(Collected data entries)
◆ ◆ ◆ ◆

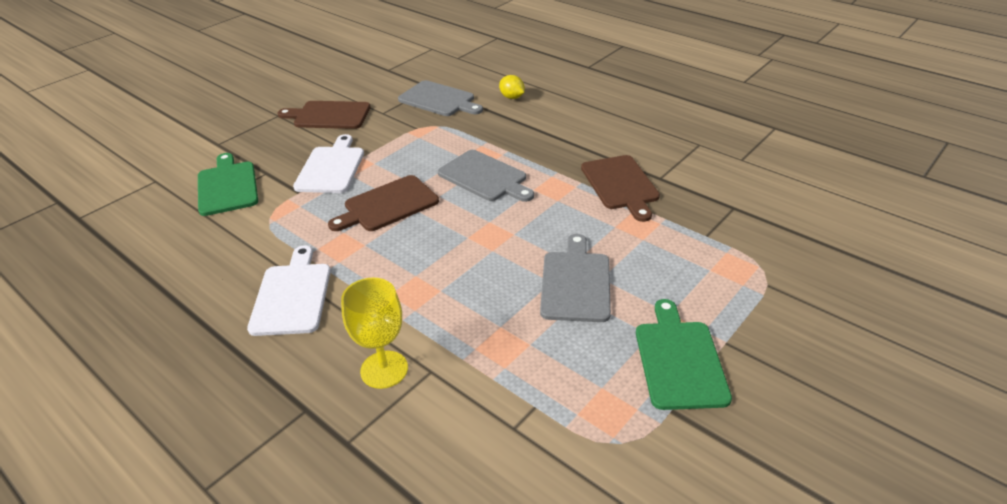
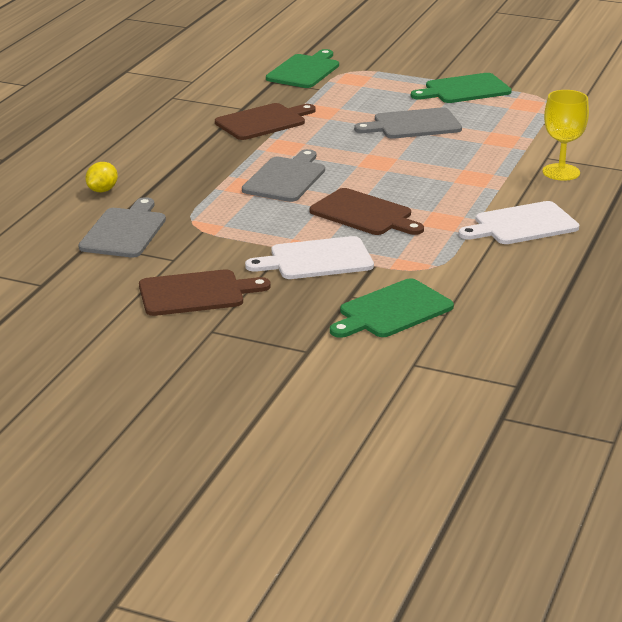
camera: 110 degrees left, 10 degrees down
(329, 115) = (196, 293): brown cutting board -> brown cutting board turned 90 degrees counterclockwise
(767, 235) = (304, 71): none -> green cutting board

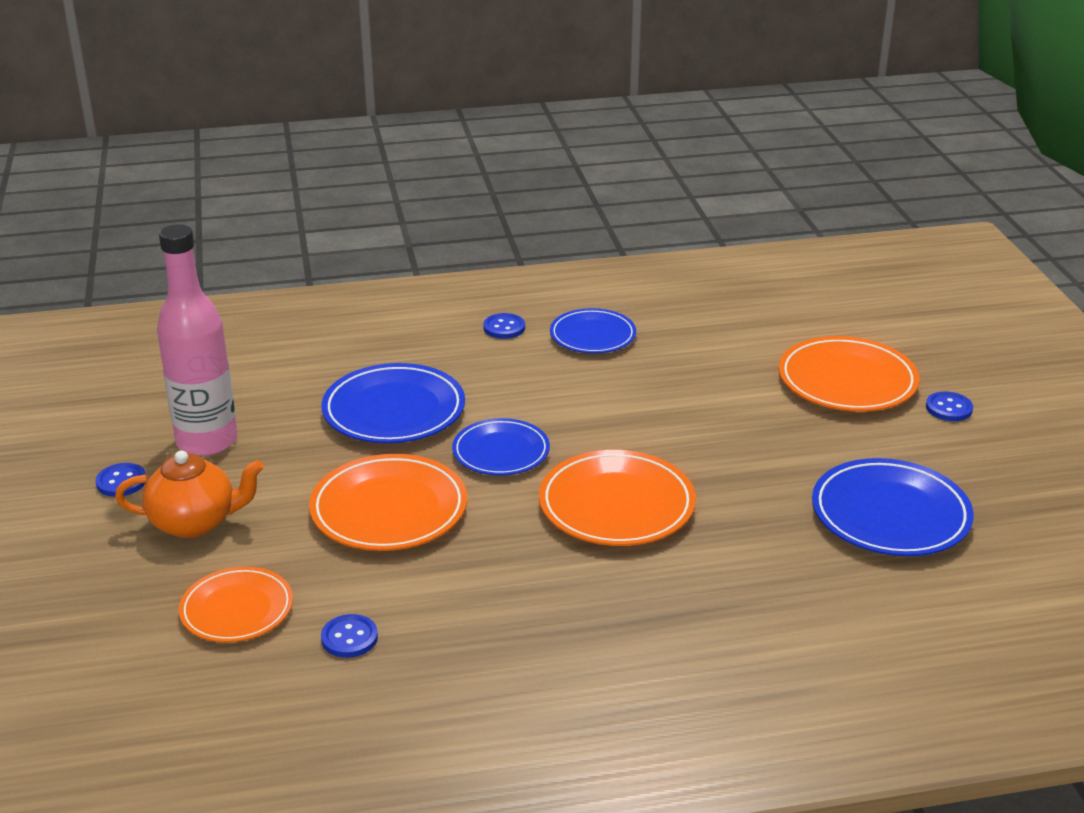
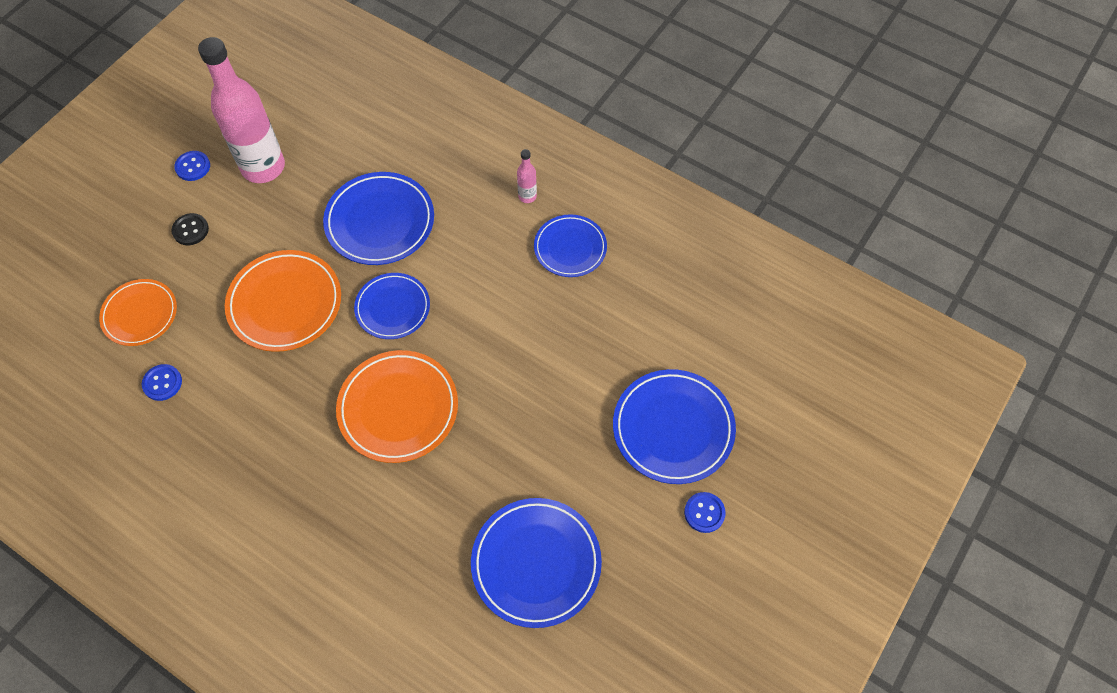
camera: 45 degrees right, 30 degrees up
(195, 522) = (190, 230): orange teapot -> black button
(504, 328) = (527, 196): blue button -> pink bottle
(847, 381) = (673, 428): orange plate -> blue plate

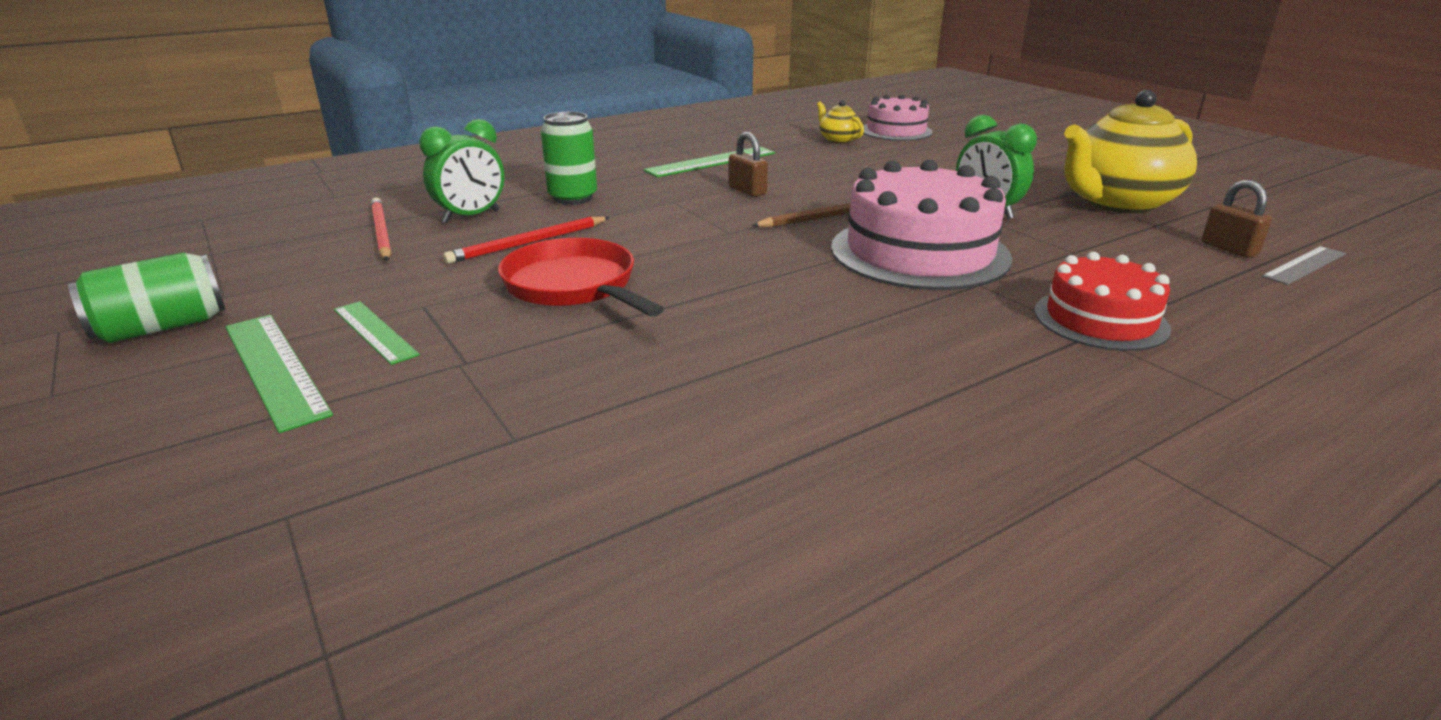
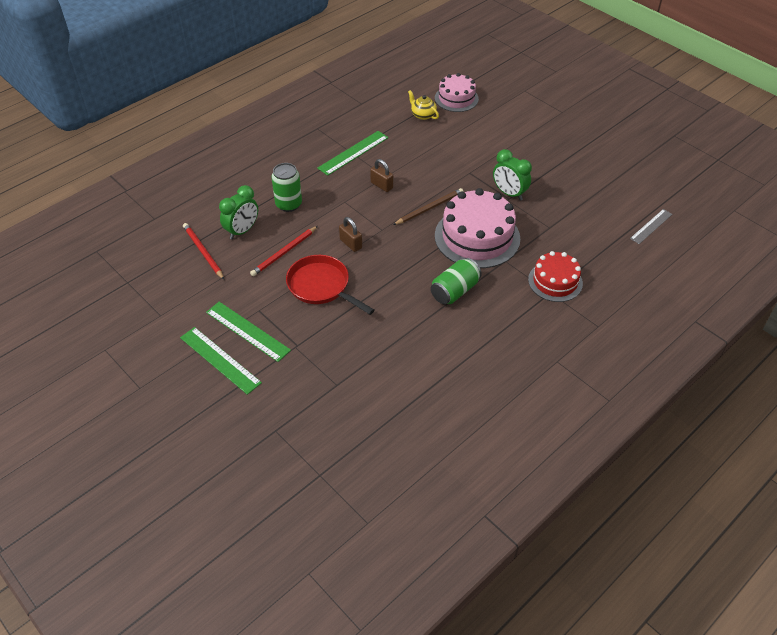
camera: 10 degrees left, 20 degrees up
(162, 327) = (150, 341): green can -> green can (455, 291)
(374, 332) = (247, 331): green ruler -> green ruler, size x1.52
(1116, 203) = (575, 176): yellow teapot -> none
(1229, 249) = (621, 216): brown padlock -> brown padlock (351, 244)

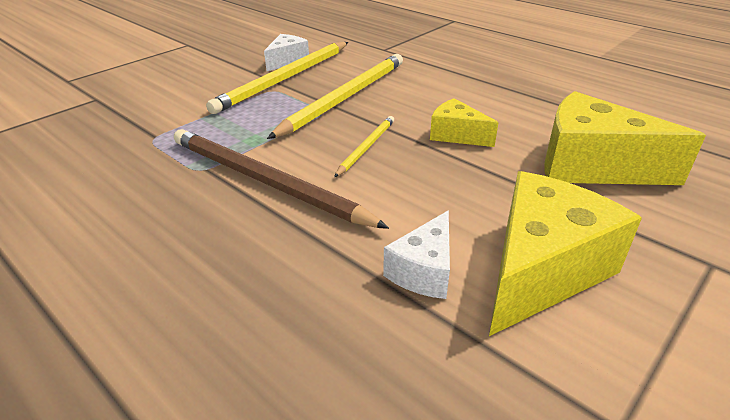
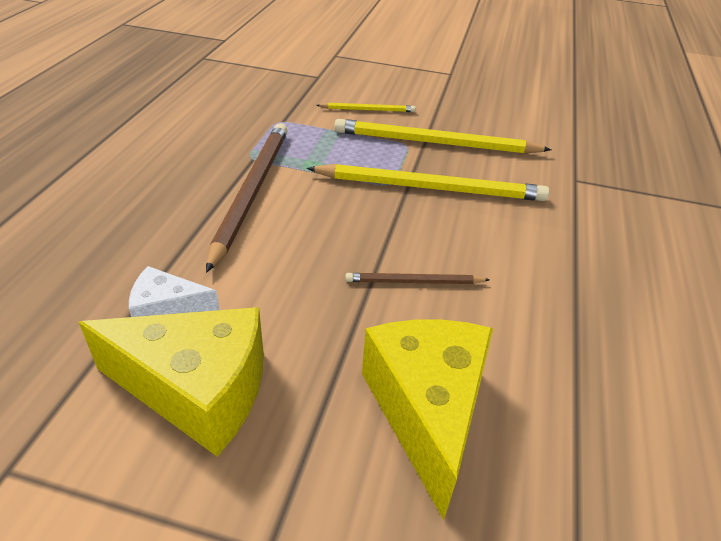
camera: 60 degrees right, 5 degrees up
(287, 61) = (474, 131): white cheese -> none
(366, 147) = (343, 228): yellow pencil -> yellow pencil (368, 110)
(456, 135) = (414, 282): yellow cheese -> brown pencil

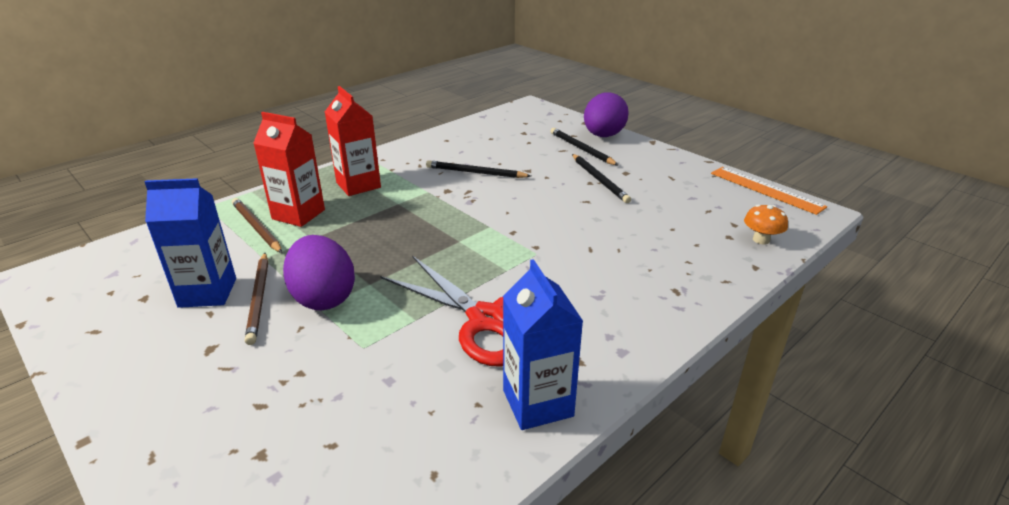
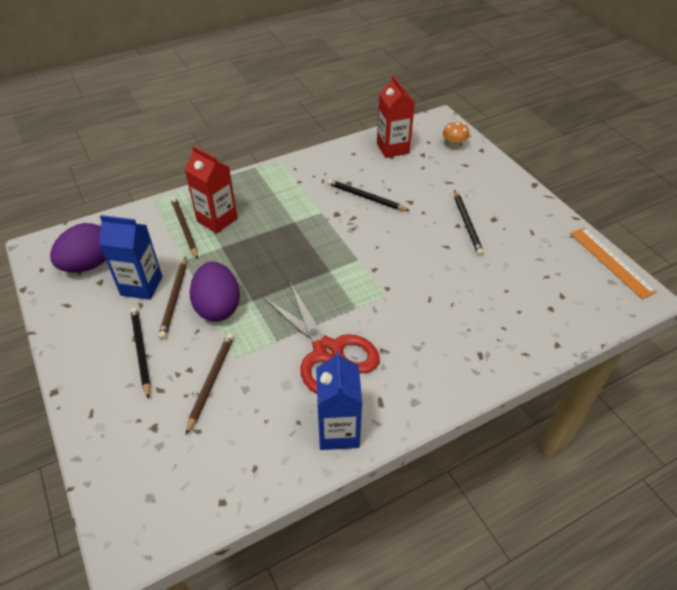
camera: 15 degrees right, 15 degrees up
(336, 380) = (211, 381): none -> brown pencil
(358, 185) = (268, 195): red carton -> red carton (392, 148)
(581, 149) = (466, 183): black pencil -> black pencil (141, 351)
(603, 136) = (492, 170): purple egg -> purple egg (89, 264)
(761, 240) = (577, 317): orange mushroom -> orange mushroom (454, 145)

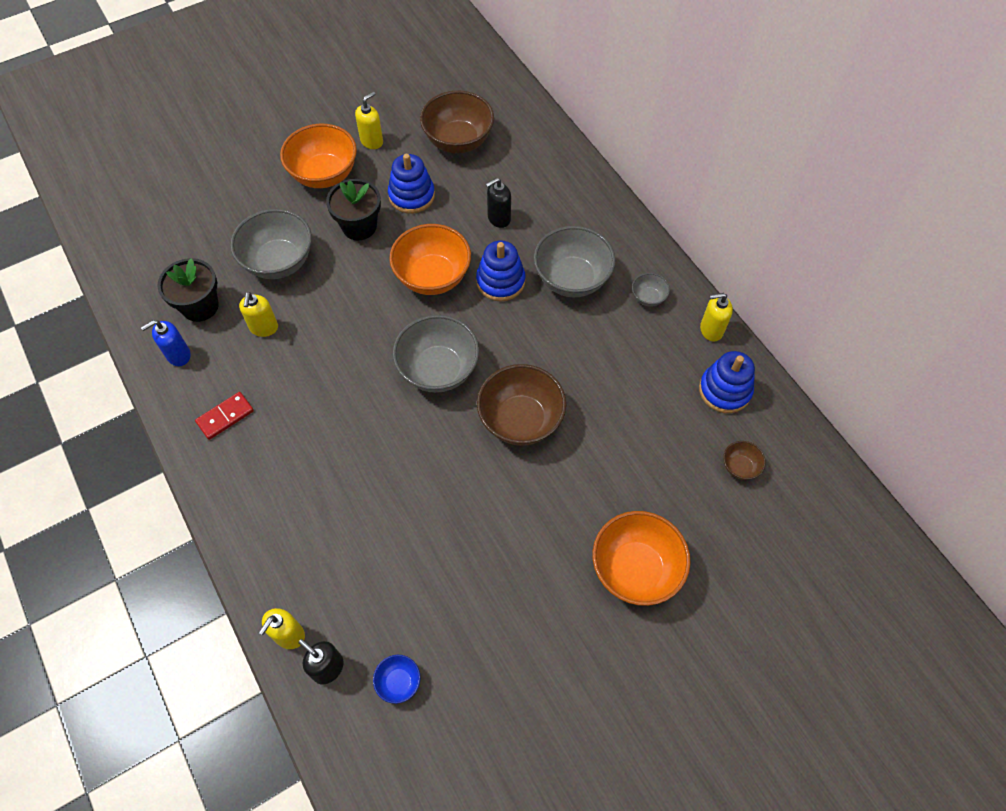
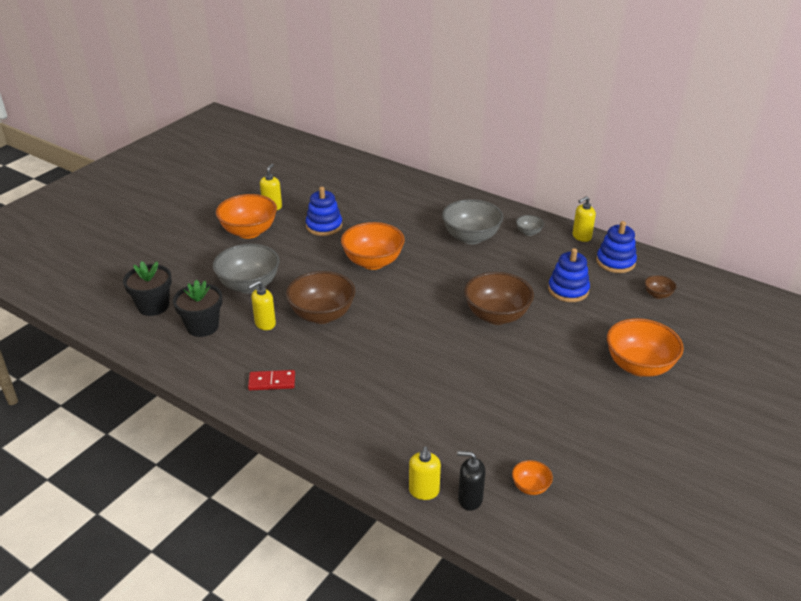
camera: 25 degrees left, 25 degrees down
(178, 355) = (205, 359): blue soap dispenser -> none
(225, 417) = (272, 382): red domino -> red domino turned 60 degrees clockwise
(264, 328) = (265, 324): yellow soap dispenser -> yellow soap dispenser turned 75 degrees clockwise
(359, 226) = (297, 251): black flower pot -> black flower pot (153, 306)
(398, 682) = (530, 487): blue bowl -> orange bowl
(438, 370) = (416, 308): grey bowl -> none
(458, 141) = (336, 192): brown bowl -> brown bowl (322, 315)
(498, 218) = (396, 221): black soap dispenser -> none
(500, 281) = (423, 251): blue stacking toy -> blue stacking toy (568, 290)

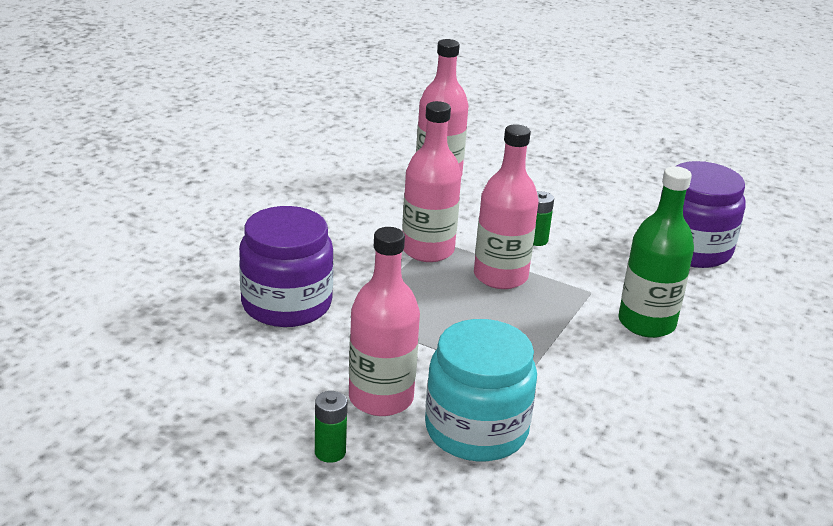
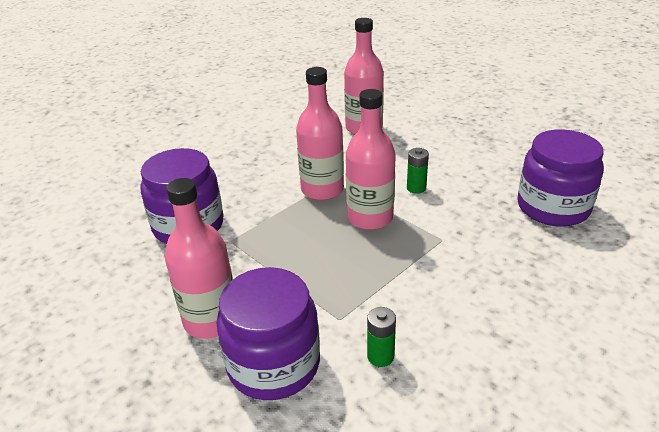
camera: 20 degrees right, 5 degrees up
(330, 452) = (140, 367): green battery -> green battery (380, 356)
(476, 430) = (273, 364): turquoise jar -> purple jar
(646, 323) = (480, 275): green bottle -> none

◆ ◆ ◆ ◆

For every line in the records above that holds "cutting", add one, and report the sum alone.

2